→ **Prompt**
Tell how many lines of the material below hold "AGND". The reply is that number alone.

→ **Available records**
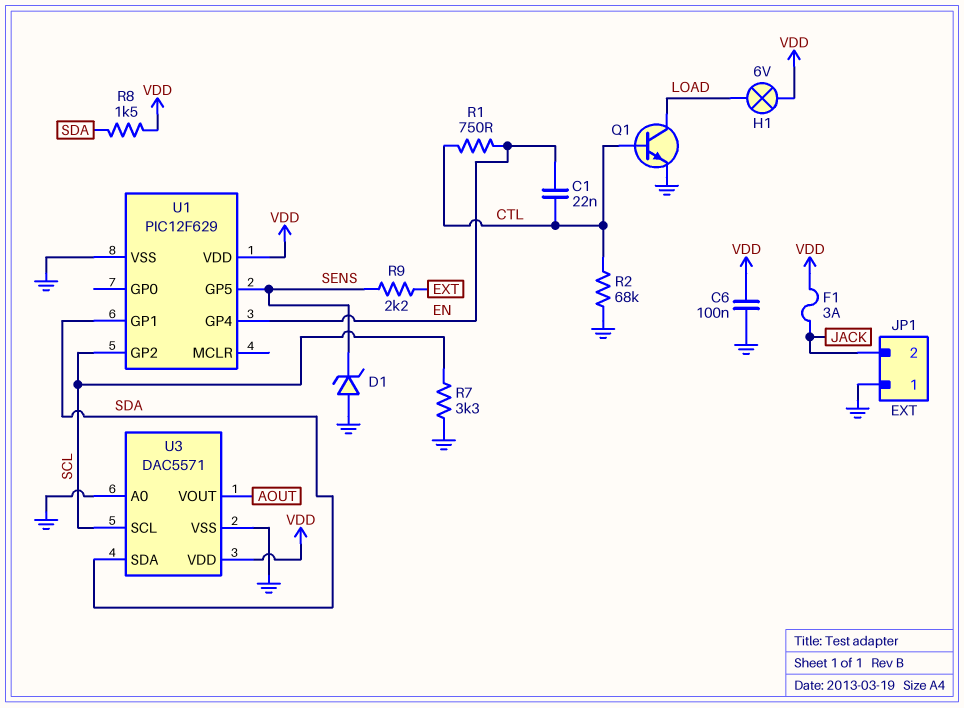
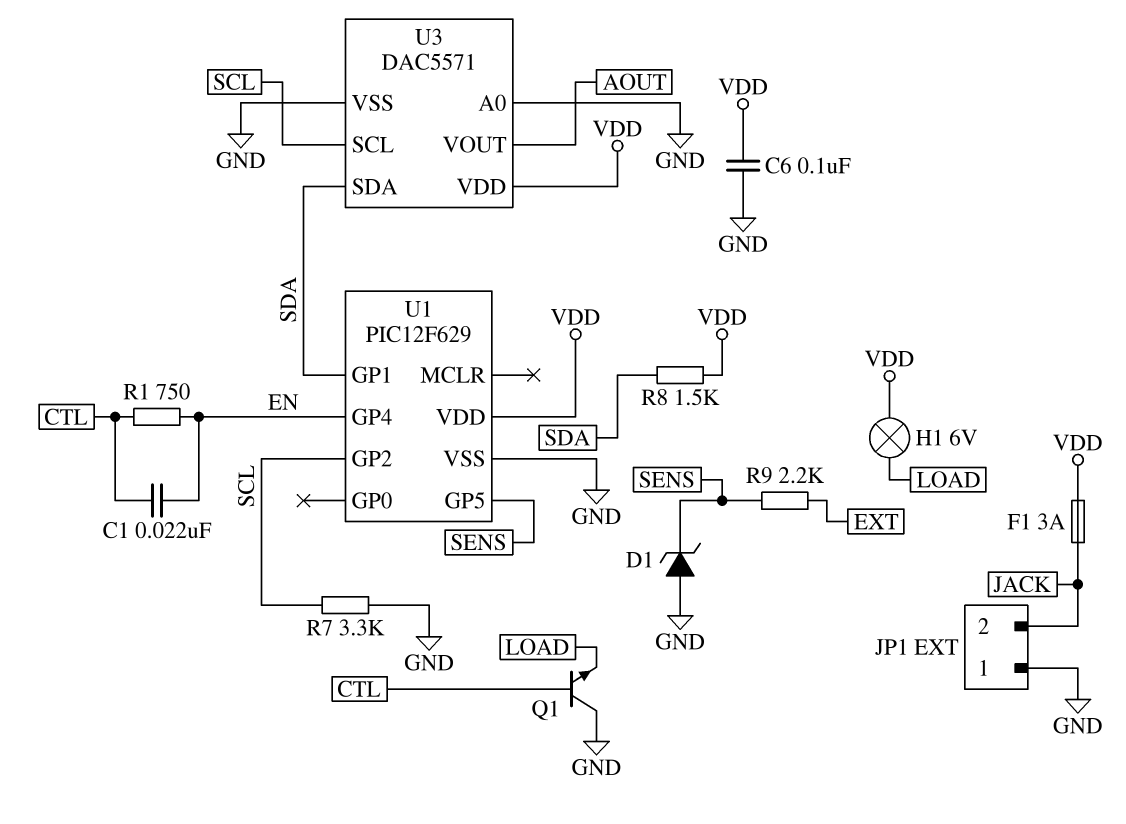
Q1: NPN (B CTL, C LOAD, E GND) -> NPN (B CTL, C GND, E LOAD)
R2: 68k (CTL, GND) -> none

---

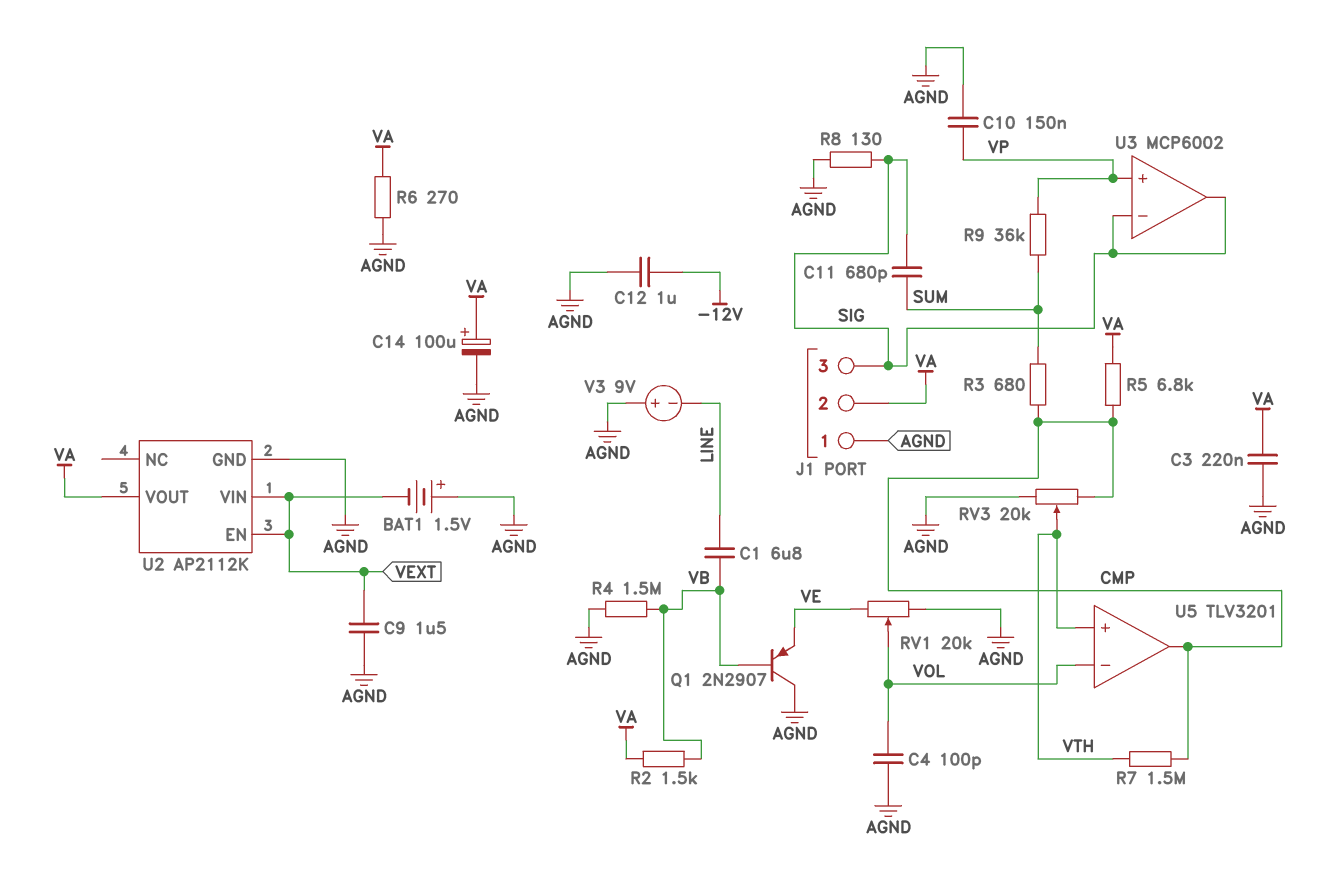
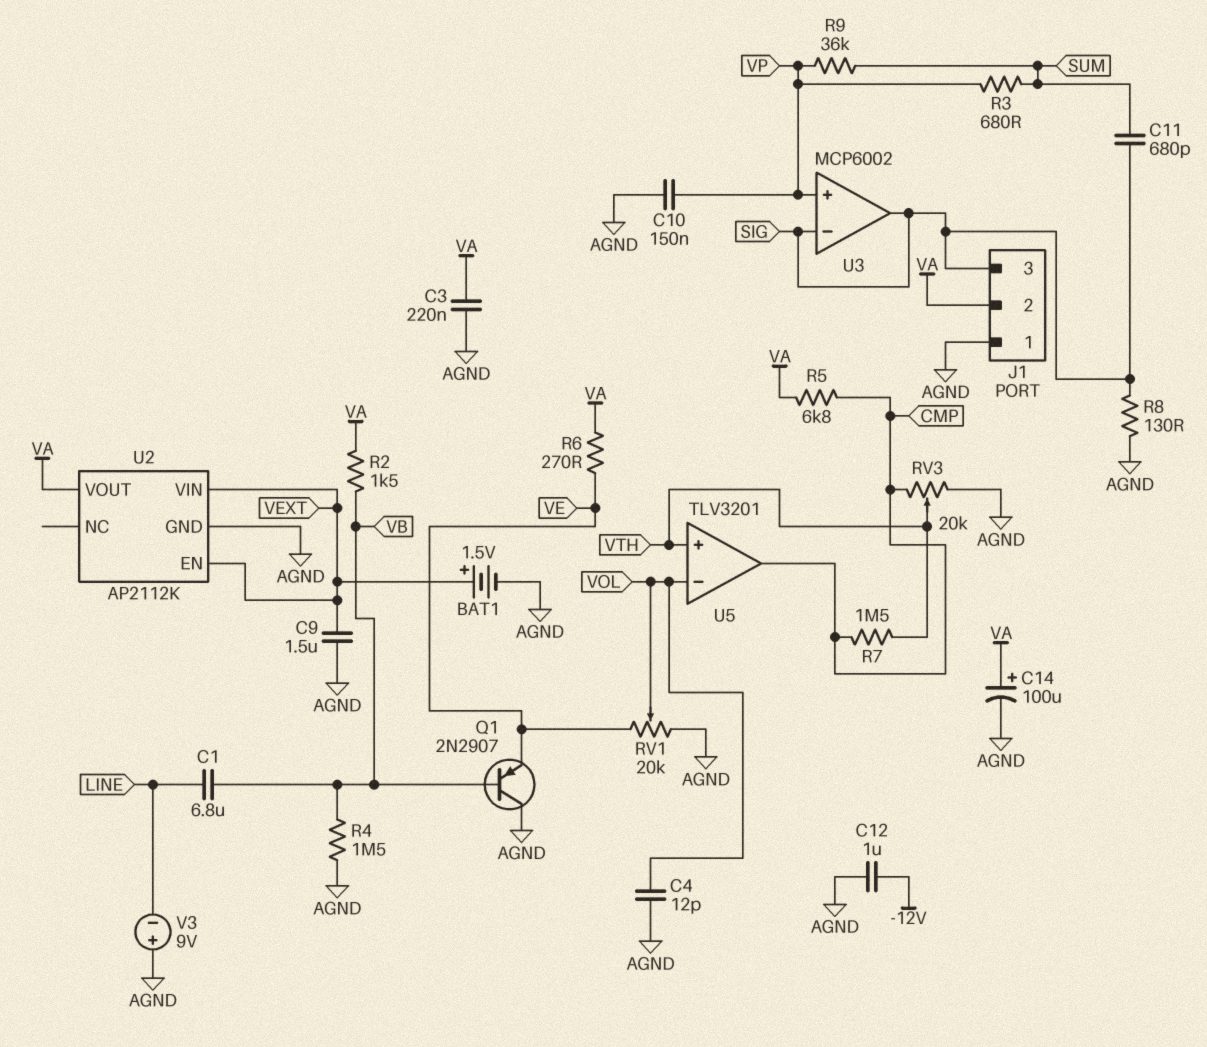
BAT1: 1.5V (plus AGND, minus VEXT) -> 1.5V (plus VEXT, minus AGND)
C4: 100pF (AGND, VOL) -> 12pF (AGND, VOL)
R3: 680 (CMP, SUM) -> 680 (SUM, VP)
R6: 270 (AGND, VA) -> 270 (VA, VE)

* * *

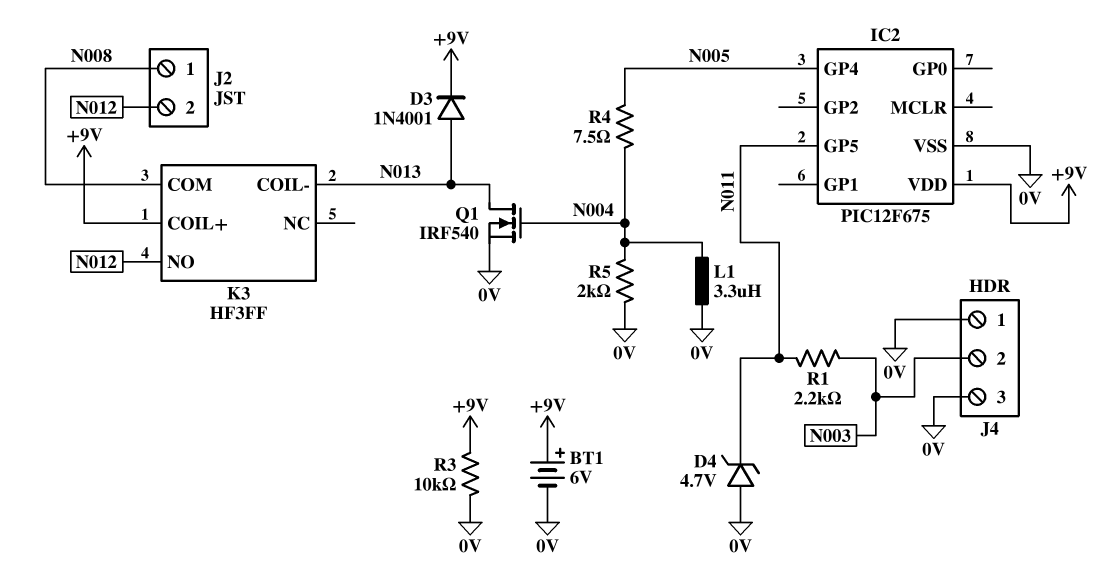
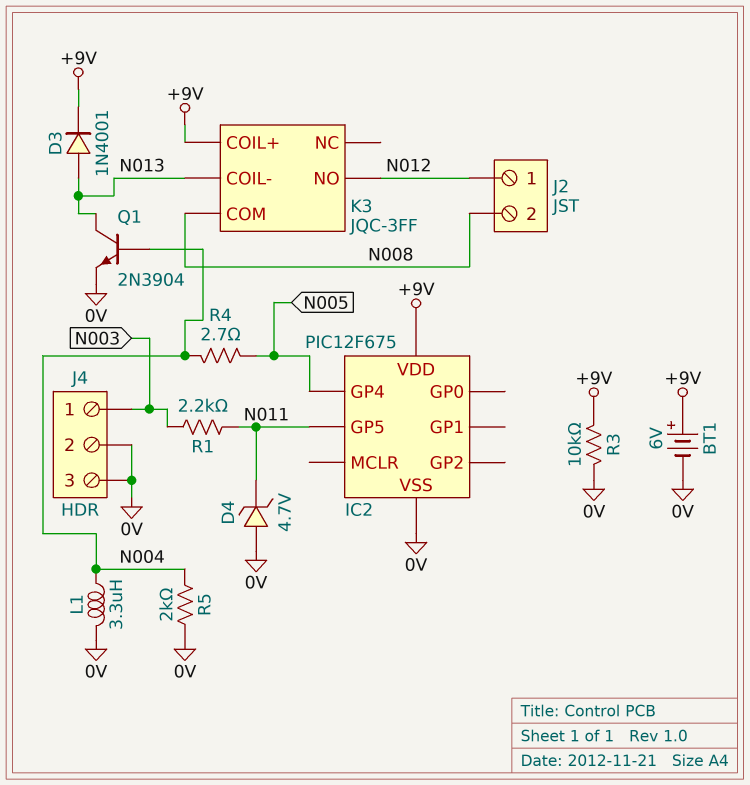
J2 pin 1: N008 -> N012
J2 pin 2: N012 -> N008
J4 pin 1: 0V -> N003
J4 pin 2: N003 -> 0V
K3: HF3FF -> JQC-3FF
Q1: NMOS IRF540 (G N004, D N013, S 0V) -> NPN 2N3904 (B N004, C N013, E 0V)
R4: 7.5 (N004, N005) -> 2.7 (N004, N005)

→ **Response area**
3